DATA:
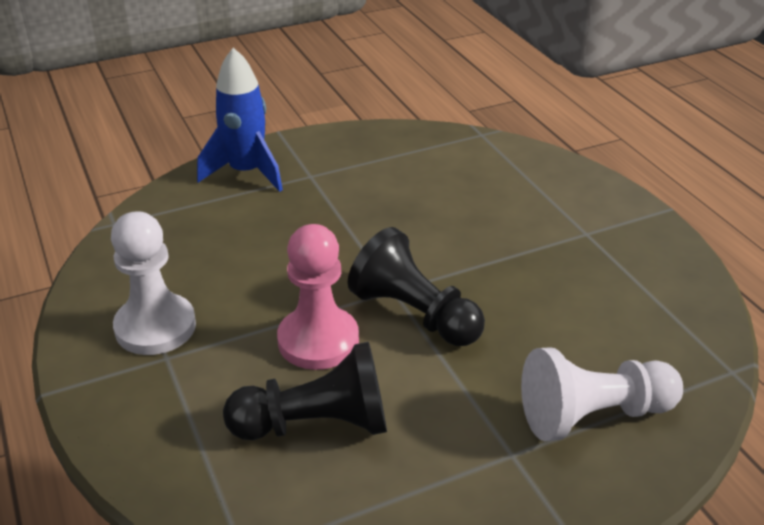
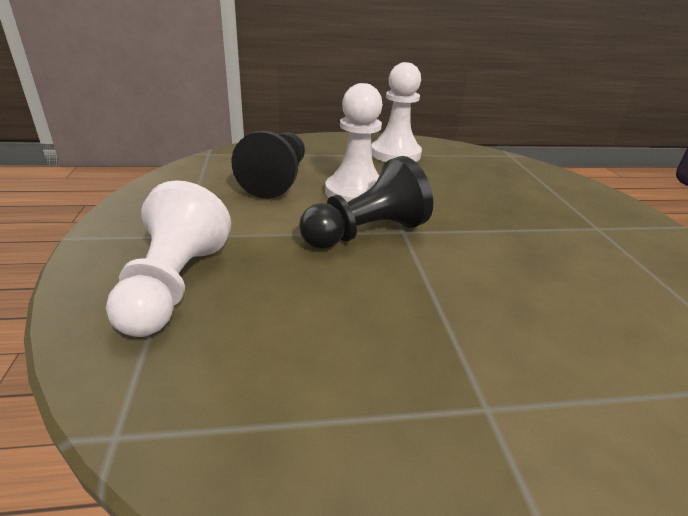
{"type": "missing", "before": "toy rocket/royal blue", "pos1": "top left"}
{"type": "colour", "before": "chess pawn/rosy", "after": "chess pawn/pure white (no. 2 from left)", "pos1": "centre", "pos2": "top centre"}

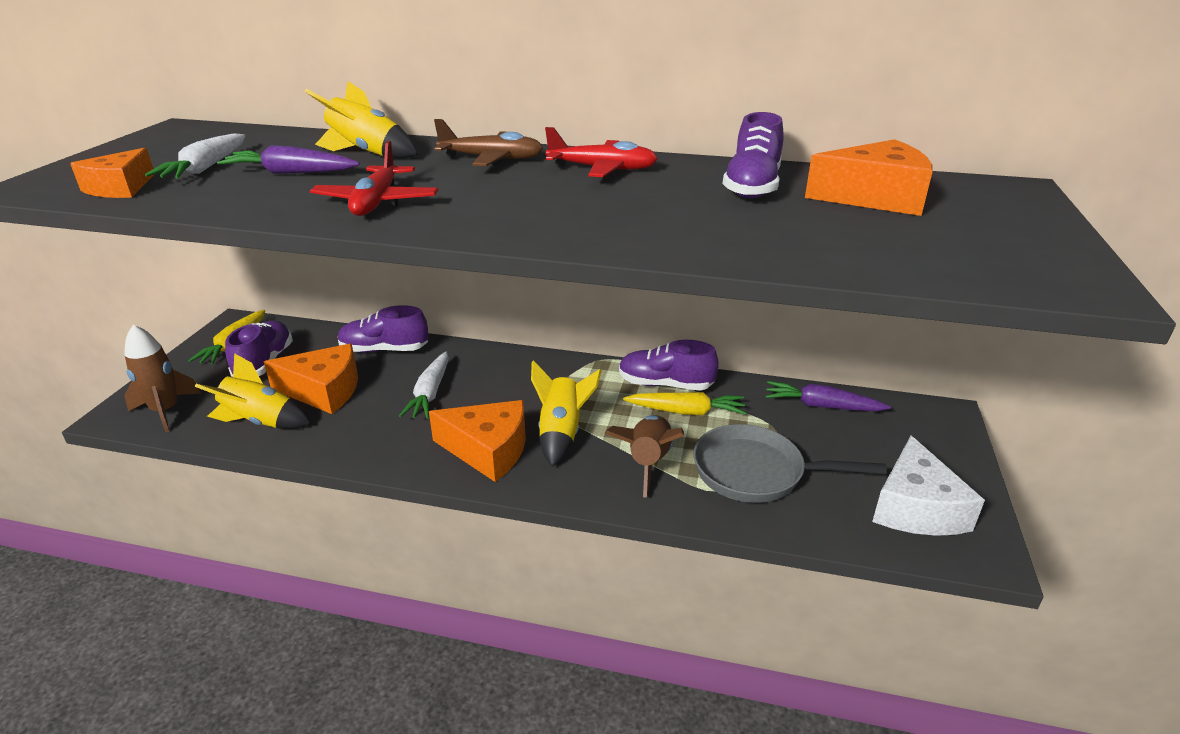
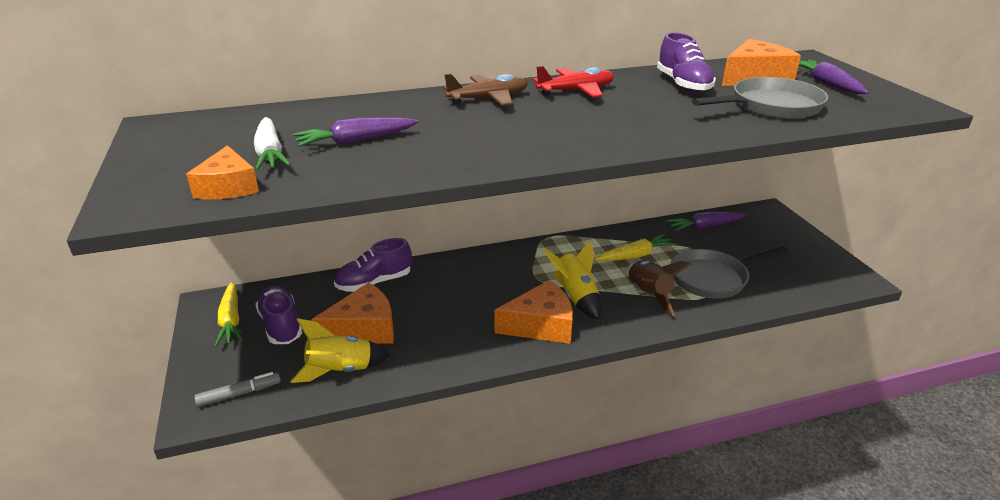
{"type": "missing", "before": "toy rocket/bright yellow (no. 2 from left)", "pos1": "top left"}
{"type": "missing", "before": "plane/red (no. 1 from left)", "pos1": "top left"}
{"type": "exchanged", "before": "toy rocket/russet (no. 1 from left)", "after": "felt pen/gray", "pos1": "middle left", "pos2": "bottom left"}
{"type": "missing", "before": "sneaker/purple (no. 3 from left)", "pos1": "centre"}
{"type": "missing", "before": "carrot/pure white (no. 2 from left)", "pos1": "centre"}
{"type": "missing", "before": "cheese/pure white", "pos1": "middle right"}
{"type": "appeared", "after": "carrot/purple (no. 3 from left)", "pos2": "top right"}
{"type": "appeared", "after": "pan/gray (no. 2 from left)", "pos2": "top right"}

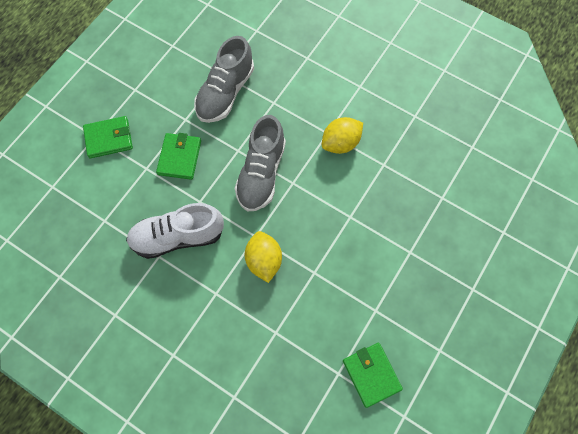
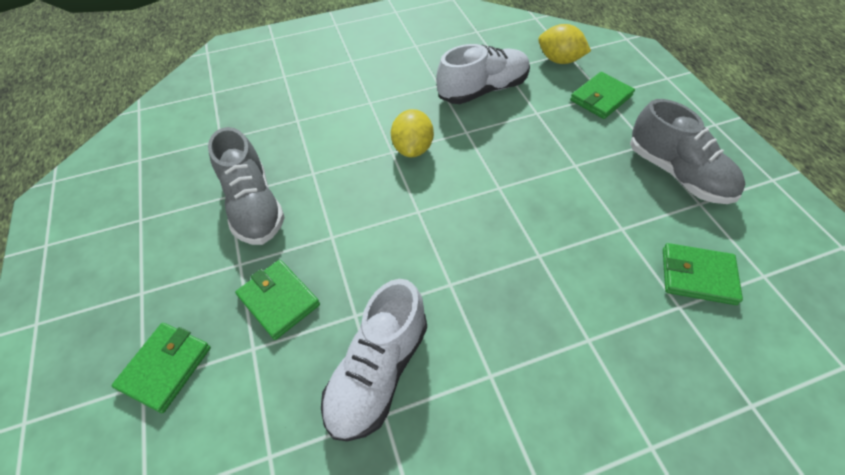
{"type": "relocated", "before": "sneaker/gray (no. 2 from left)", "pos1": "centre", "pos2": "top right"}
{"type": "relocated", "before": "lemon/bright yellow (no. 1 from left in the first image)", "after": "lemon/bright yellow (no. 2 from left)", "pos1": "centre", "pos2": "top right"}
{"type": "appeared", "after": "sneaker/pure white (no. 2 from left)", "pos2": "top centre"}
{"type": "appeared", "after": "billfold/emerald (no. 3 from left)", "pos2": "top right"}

INSTRUCTIONS FOR THE TASK: Within the lines above, find those holding the word "rocket" and copy them.

EXERCISE OUTPUT:
{"type": "missing", "before": "toy rocket/royal blue", "pos1": "top left"}
{"type": "missing", "before": "toy rocket/bright yellow (no. 2 from left)", "pos1": "top left"}
{"type": "exchanged", "before": "toy rocket/russet (no. 1 from left)", "after": "felt pen/gray", "pos1": "middle left", "pos2": "bottom left"}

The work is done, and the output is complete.